▶ PROMPT: Lines below that include the word "right" should each be copied.

▶ DATA PROVIDED:
Segment Open

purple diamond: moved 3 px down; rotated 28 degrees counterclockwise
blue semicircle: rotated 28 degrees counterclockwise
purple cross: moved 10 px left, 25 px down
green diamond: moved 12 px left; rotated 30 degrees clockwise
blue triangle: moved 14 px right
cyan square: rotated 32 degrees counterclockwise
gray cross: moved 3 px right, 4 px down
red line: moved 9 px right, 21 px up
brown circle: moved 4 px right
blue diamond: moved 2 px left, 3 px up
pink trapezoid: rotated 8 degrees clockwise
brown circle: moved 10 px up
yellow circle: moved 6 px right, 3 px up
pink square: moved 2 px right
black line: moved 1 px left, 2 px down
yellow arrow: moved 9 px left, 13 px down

Segment Closed
Segment Open

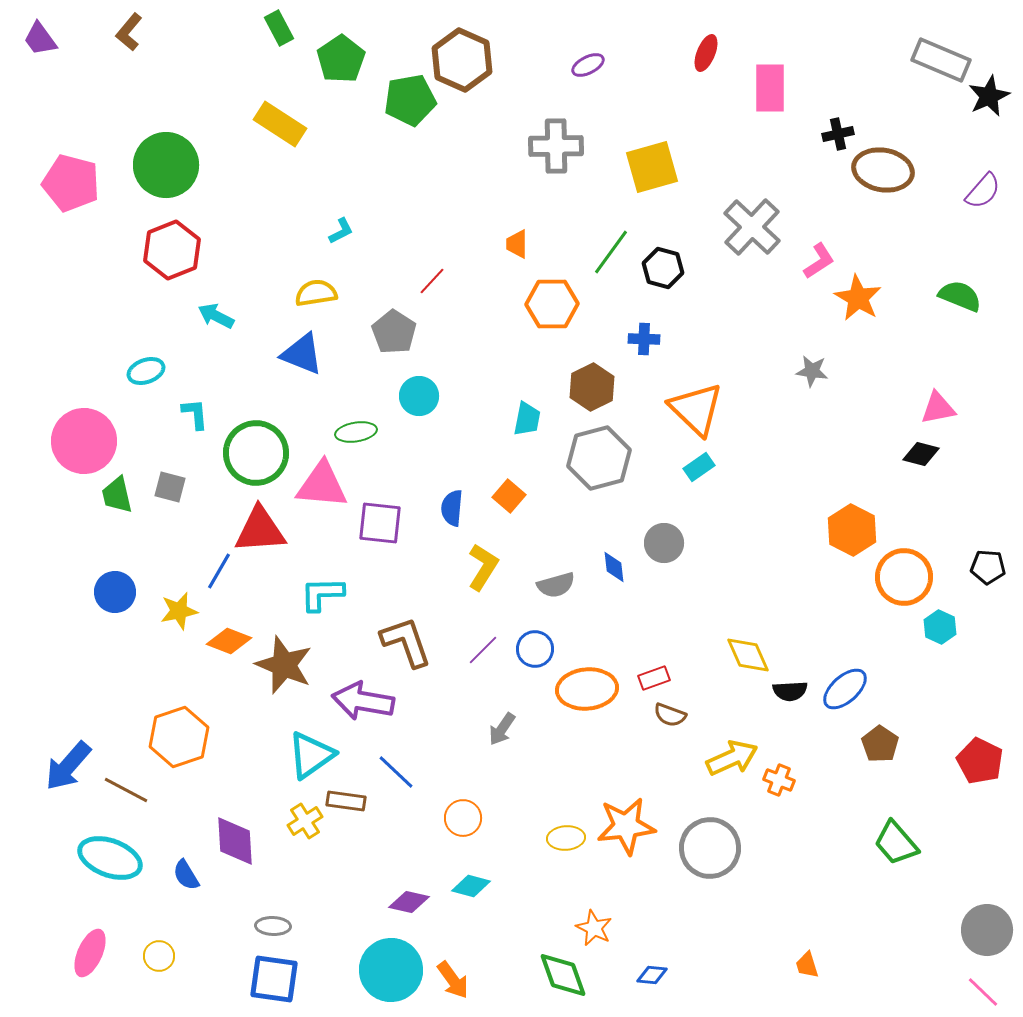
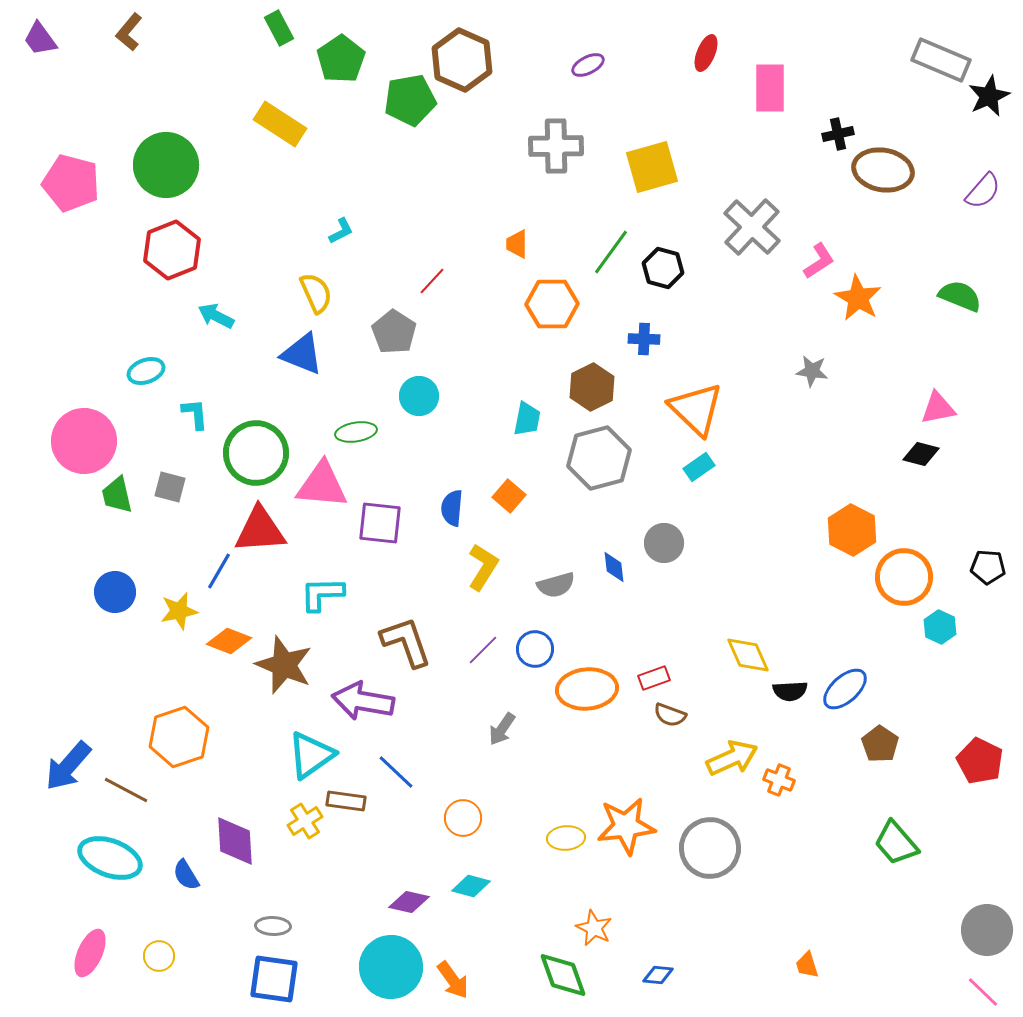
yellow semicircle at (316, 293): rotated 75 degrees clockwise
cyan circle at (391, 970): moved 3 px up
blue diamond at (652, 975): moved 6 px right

Segment Closed

▶ EXERCISE OUTPUT:
blue triangle: moved 14 px right
gray cross: moved 3 px right, 4 px down
red line: moved 9 px right, 21 px up
brown circle: moved 4 px right
yellow circle: moved 6 px right, 3 px up
pink square: moved 2 px right
blue diamond at (652, 975): moved 6 px right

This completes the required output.